• [Exercise aim]
Your task is to write out every line of the data exactly. Drop the pictures.

---+---

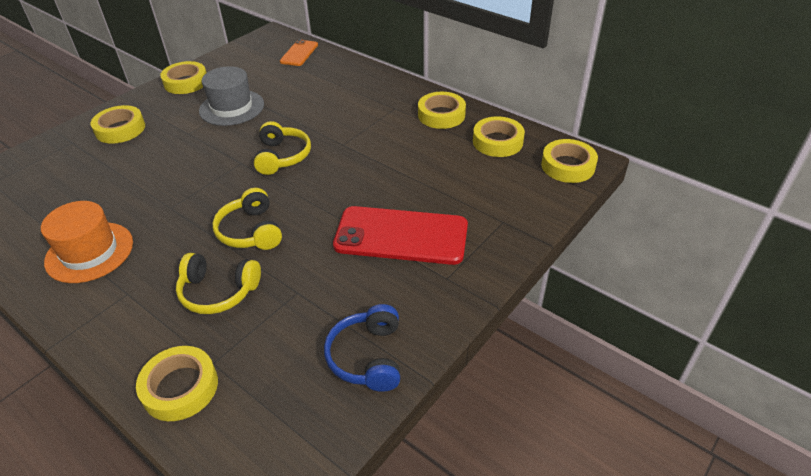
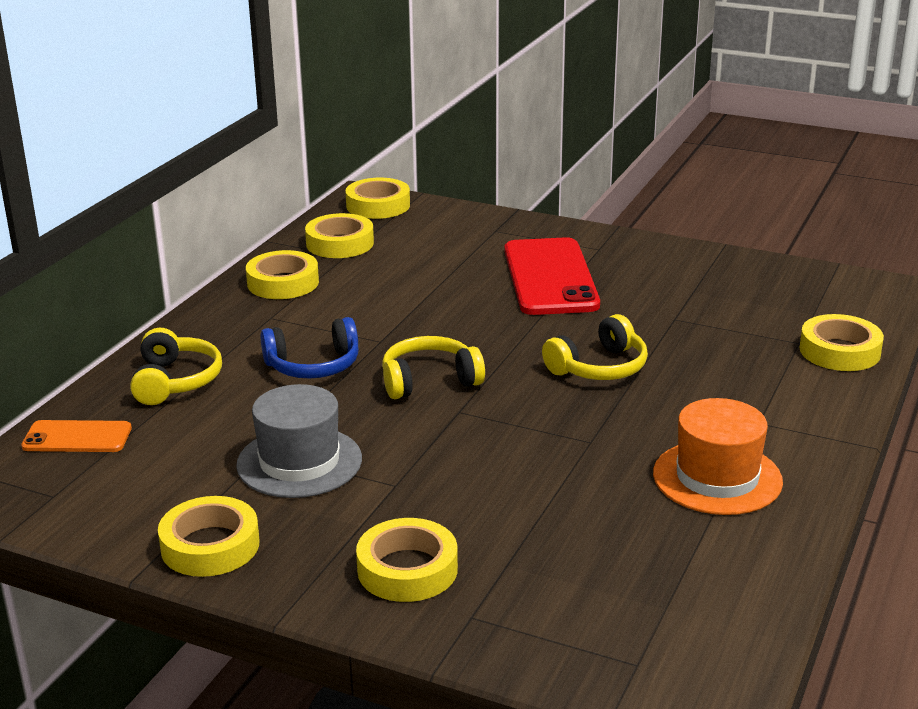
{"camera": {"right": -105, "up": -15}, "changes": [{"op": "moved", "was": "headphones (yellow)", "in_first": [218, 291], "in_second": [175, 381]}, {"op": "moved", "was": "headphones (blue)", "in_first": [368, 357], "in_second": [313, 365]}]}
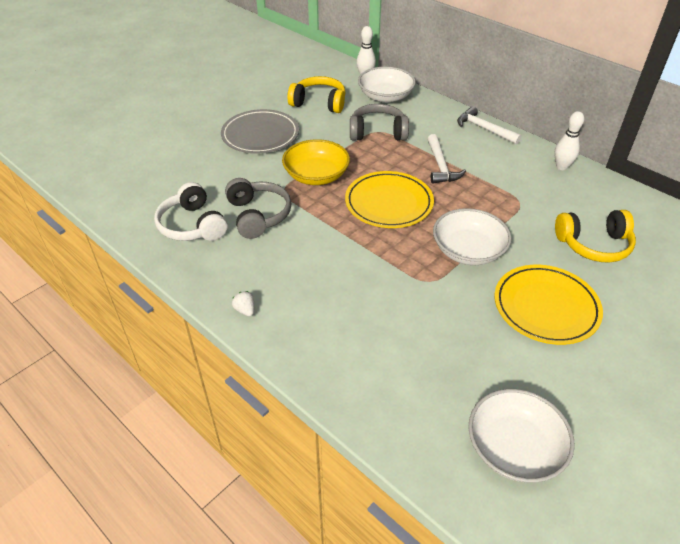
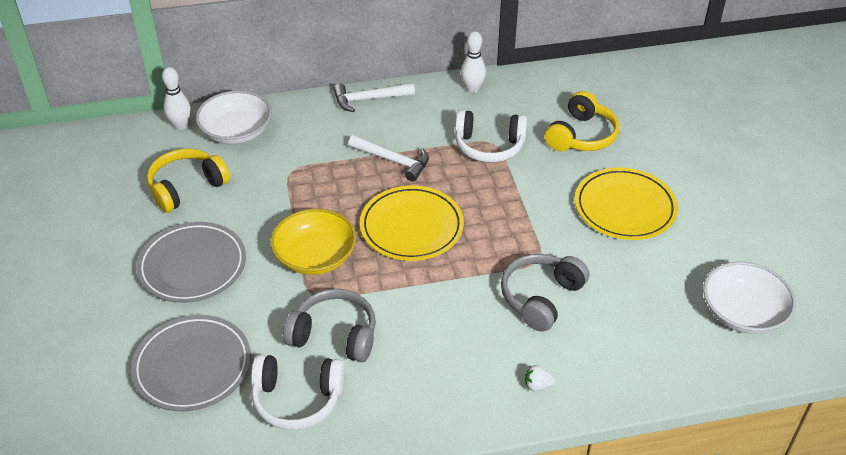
{"camera": {"right": -55, "up": 0}, "changes": [{"op": "added", "now": "plate (grey)", "in_second": [192, 366]}, {"op": "added", "now": "headphones (white)", "in_second": [489, 146]}, {"op": "moved", "was": "headphones (grey)", "in_first": [377, 132], "in_second": [541, 297]}, {"op": "moved", "was": "strawberry (white)", "in_first": [245, 310], "in_second": [537, 385]}, {"op": "removed", "was": "bowl (white)", "in_first": [468, 250]}]}
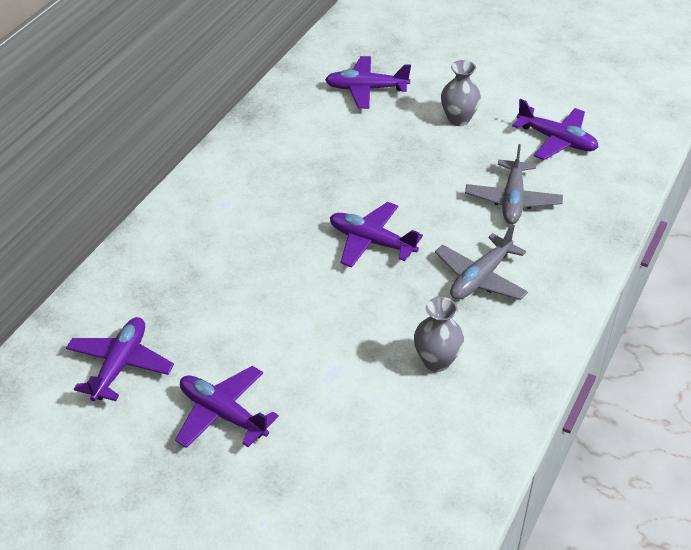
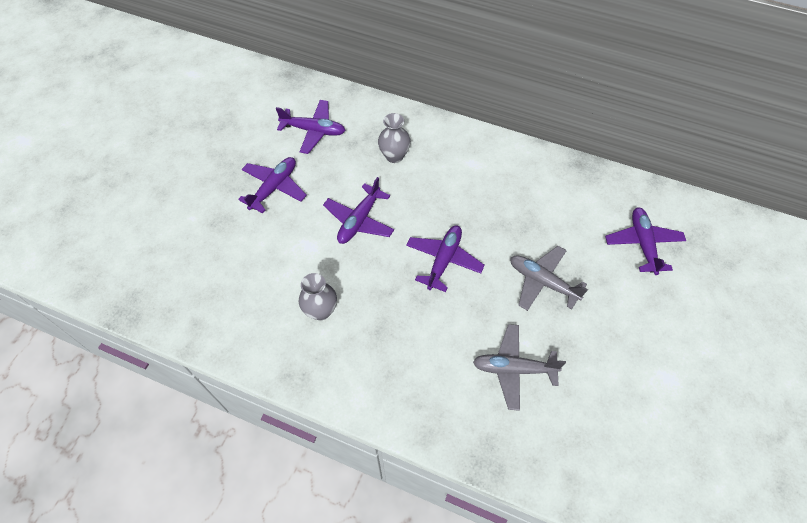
{"camera": {"right": 85, "up": 15}, "changes": [{"op": "moved", "was": "plane (purple)", "in_first": [556, 140], "in_second": [359, 220]}, {"op": "moved", "was": "vase (grey)", "in_first": [458, 119], "in_second": [394, 156]}, {"op": "moved", "was": "plane (grey)", "in_first": [480, 278], "in_second": [542, 282]}]}
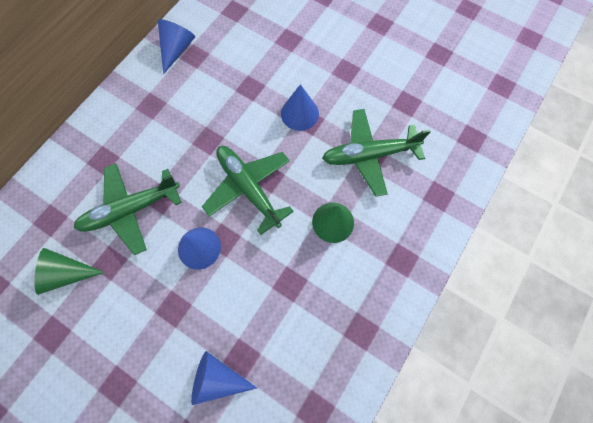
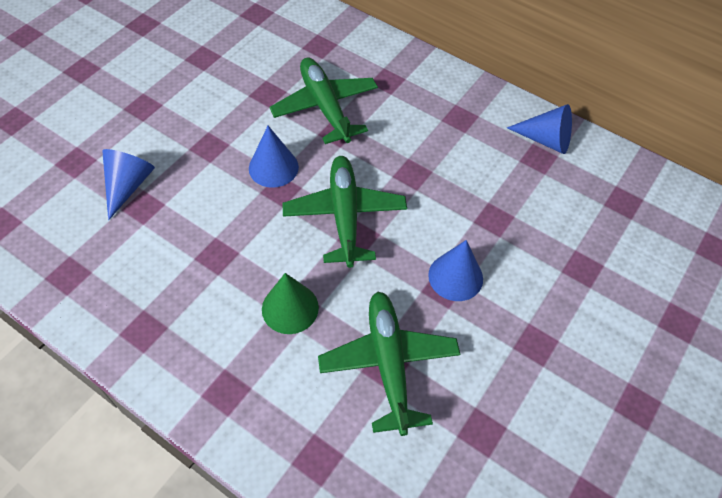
{"camera": {"right": 90, "up": -15}, "changes": [{"op": "turned", "was": "plane (green)", "in_first": [248, 188], "in_second": [344, 215], "clockwise": -60}, {"op": "removed", "was": "cone (green)", "in_first": [67, 273]}]}
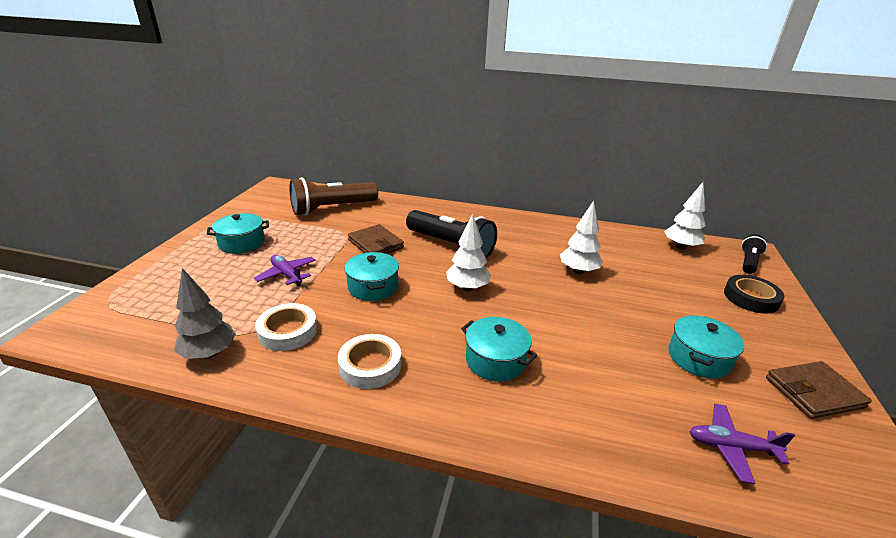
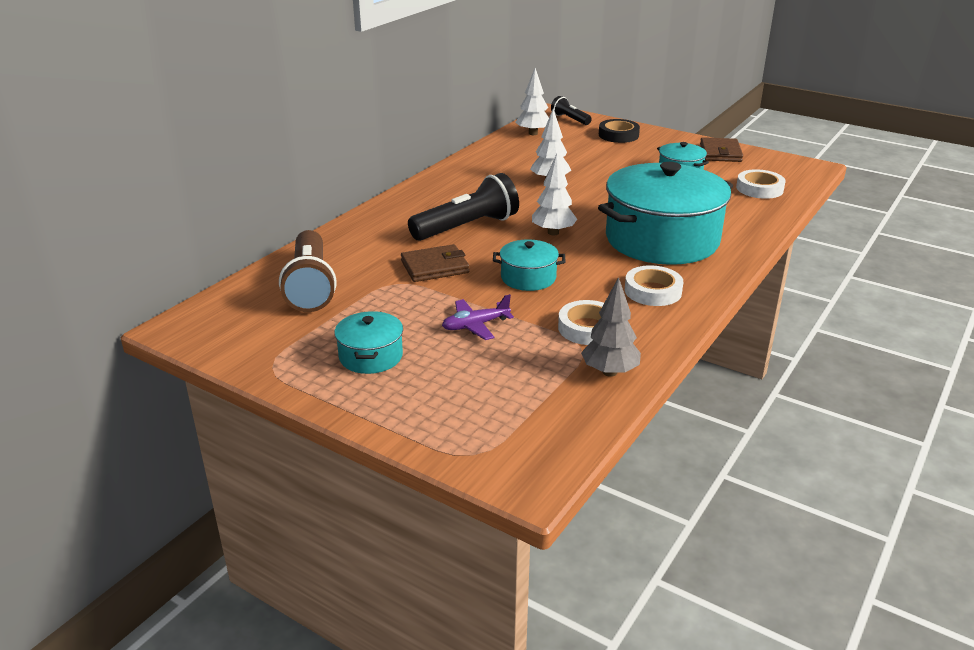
{"camera": {"right": -70, "up": 0}, "changes": [{"op": "resized", "was": "pot (turquoise)", "in_first": [495, 360], "in_second": [662, 239], "ratio": 2.2}, {"op": "replaced", "was": "plane (purple)", "now": "tape (white)", "in_first": [731, 447], "in_second": [759, 189]}]}
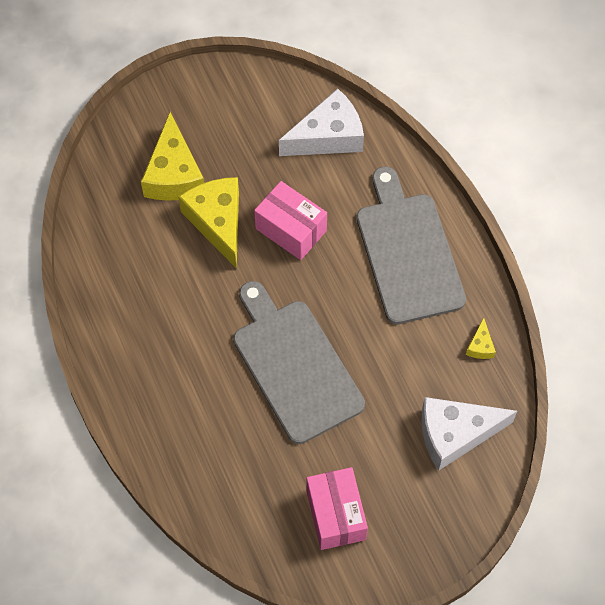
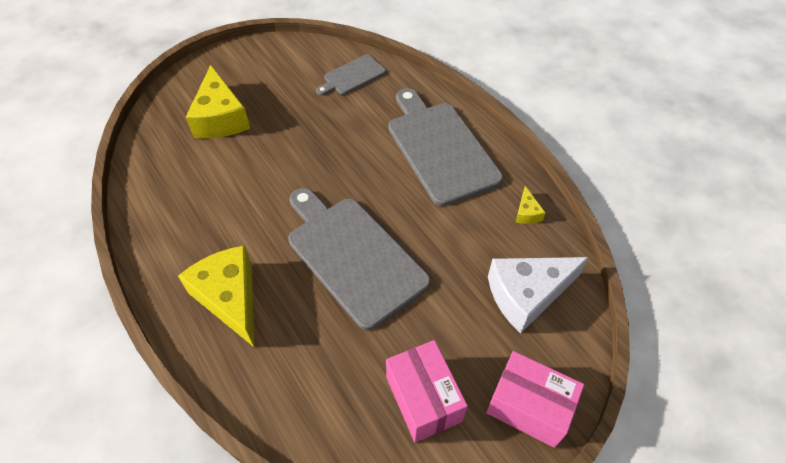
{"camera": {"right": -10, "up": -10}, "changes": [{"op": "moved", "was": "cheese (yellow)", "in_first": [218, 222], "in_second": [230, 298]}, {"op": "replaced", "was": "cheese (white)", "now": "cutting board (grey)", "in_first": [328, 136], "in_second": [352, 76]}, {"op": "moved", "was": "box (pink)", "in_first": [291, 229], "in_second": [529, 407]}]}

---+---

• [Solution]
{"camera": {"right": -105, "up": -15}, "changes": [{"op": "moved", "was": "headphones (yellow)", "in_first": [218, 291], "in_second": [175, 381]}, {"op": "moved", "was": "headphones (blue)", "in_first": [368, 357], "in_second": [313, 365]}]}
{"camera": {"right": -55, "up": 0}, "changes": [{"op": "added", "now": "plate (grey)", "in_second": [192, 366]}, {"op": "added", "now": "headphones (white)", "in_second": [489, 146]}, {"op": "moved", "was": "headphones (grey)", "in_first": [377, 132], "in_second": [541, 297]}, {"op": "moved", "was": "strawberry (white)", "in_first": [245, 310], "in_second": [537, 385]}, {"op": "removed", "was": "bowl (white)", "in_first": [468, 250]}]}
{"camera": {"right": 85, "up": 15}, "changes": [{"op": "moved", "was": "plane (purple)", "in_first": [556, 140], "in_second": [359, 220]}, {"op": "moved", "was": "vase (grey)", "in_first": [458, 119], "in_second": [394, 156]}, {"op": "moved", "was": "plane (grey)", "in_first": [480, 278], "in_second": [542, 282]}]}
{"camera": {"right": 90, "up": -15}, "changes": [{"op": "turned", "was": "plane (green)", "in_first": [248, 188], "in_second": [344, 215], "clockwise": -60}, {"op": "removed", "was": "cone (green)", "in_first": [67, 273]}]}
{"camera": {"right": -70, "up": 0}, "changes": [{"op": "resized", "was": "pot (turquoise)", "in_first": [495, 360], "in_second": [662, 239], "ratio": 2.2}, {"op": "replaced", "was": "plane (purple)", "now": "tape (white)", "in_first": [731, 447], "in_second": [759, 189]}]}
{"camera": {"right": -10, "up": -10}, "changes": [{"op": "moved", "was": "cheese (yellow)", "in_first": [218, 222], "in_second": [230, 298]}, {"op": "replaced", "was": "cheese (white)", "now": "cutting board (grey)", "in_first": [328, 136], "in_second": [352, 76]}, {"op": "moved", "was": "box (pink)", "in_first": [291, 229], "in_second": [529, 407]}]}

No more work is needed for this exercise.